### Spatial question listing

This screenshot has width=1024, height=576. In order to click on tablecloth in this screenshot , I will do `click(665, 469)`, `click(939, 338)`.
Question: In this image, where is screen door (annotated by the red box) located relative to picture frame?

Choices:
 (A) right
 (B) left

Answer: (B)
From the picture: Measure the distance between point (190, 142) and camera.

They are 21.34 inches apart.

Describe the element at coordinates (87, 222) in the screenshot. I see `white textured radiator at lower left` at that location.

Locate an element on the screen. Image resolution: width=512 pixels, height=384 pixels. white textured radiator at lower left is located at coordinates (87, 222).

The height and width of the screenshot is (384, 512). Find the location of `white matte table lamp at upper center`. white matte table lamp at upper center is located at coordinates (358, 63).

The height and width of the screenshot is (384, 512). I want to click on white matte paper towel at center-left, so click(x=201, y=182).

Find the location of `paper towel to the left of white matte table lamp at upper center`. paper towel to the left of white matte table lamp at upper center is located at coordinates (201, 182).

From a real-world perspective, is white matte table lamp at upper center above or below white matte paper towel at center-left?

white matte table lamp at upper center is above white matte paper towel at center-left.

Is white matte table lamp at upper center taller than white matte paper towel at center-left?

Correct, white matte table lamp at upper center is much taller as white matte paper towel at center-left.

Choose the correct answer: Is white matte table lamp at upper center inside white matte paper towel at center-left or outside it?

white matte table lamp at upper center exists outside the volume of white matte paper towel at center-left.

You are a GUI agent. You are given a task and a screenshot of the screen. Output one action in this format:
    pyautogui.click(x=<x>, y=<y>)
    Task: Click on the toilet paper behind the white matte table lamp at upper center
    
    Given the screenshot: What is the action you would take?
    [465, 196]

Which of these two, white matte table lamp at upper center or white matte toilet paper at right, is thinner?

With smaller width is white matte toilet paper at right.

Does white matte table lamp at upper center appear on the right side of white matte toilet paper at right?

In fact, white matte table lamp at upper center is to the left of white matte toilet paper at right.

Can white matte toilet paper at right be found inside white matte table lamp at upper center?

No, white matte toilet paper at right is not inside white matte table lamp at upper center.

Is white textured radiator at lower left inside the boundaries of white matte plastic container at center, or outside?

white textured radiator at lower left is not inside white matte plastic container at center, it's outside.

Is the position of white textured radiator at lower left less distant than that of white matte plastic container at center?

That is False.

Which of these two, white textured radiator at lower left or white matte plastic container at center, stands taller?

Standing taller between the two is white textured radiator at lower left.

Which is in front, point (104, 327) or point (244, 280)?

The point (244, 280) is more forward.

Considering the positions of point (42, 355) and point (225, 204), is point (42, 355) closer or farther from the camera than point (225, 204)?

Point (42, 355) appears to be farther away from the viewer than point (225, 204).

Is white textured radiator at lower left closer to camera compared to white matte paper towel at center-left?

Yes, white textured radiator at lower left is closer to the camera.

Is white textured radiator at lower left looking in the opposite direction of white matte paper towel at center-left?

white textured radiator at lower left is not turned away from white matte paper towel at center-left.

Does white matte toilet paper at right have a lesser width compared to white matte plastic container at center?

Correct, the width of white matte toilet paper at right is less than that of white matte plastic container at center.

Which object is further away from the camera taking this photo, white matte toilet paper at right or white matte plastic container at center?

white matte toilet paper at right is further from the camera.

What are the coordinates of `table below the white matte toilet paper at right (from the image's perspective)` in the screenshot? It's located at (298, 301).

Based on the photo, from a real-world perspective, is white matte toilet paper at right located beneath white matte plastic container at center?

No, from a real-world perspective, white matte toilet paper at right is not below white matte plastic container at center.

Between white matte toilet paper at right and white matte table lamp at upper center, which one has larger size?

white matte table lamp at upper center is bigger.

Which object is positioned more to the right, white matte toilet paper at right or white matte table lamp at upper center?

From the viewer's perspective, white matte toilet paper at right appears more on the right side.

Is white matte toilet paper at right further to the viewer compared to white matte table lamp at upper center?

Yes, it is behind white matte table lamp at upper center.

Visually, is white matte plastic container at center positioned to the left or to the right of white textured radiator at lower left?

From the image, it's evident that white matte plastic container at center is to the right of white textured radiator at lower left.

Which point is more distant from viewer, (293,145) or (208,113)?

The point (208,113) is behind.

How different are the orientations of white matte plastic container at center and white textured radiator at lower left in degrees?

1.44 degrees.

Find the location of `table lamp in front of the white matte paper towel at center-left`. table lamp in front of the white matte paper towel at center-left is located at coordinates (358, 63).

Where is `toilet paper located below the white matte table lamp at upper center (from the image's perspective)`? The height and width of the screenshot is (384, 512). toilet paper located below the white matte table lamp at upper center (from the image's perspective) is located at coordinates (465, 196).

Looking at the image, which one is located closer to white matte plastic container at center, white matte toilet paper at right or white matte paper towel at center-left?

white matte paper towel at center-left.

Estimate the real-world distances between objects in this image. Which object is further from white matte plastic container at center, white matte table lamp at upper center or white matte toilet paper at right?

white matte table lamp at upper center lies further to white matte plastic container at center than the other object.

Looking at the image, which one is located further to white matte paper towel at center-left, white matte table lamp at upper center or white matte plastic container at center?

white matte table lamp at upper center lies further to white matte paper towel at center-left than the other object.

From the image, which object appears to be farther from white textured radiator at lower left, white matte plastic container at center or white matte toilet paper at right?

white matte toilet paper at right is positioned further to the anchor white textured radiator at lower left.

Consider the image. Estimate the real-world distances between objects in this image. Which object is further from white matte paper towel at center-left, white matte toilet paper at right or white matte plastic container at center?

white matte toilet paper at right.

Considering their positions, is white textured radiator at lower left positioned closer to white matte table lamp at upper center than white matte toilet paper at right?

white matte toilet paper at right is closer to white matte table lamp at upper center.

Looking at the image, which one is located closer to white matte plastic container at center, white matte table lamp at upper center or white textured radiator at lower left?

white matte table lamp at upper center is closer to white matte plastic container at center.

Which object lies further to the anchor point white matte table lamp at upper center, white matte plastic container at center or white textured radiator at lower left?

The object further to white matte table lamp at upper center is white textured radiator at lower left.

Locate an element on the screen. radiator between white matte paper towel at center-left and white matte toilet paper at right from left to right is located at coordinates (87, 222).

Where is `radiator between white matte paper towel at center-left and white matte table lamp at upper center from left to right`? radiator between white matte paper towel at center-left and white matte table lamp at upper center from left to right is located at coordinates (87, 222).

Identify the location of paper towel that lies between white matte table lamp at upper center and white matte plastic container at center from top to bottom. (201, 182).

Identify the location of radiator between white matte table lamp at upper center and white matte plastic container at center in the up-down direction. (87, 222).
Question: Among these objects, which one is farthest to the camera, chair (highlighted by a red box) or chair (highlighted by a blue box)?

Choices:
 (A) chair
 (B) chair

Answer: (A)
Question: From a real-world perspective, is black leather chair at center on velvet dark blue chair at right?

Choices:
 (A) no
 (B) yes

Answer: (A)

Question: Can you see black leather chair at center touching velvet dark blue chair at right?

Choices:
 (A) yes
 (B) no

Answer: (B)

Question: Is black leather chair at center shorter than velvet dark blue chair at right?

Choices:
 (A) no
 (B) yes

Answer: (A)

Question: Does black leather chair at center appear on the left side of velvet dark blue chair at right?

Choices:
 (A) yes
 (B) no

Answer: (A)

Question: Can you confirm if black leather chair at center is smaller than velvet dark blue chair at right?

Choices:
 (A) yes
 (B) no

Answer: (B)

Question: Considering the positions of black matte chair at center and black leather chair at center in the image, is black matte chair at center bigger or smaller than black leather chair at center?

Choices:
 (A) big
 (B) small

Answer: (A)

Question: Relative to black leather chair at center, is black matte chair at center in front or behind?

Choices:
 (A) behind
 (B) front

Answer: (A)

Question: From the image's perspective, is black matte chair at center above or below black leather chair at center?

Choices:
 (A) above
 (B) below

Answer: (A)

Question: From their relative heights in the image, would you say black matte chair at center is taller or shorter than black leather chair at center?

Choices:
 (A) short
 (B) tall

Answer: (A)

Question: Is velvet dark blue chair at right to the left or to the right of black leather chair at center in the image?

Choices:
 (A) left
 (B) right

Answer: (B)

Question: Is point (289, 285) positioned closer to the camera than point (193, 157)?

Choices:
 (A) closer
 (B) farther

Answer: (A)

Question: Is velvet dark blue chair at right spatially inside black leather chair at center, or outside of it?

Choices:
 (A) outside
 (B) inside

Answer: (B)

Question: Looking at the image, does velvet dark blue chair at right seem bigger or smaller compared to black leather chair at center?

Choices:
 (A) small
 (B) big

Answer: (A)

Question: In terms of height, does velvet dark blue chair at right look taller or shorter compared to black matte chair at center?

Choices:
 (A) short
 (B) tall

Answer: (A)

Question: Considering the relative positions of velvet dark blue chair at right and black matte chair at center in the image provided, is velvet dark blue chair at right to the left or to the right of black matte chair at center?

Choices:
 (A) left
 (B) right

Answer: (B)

### Exercise aim
Lay out the part of the listing that opens with the line containing "Is white matte toilet paper at right further" and closes with the line containing "Visually, is white" as a JSON list of strings, one string per line, leaving out blank lines.

### Exercise result
[
  "Is white matte toilet paper at right further to the viewer compared to white matte table lamp at upper center?",
  "Yes, it is behind white matte table lamp at upper center.",
  "Visually, is white matte plastic container at center positioned to the left or to the right of white textured radiator at lower left?"
]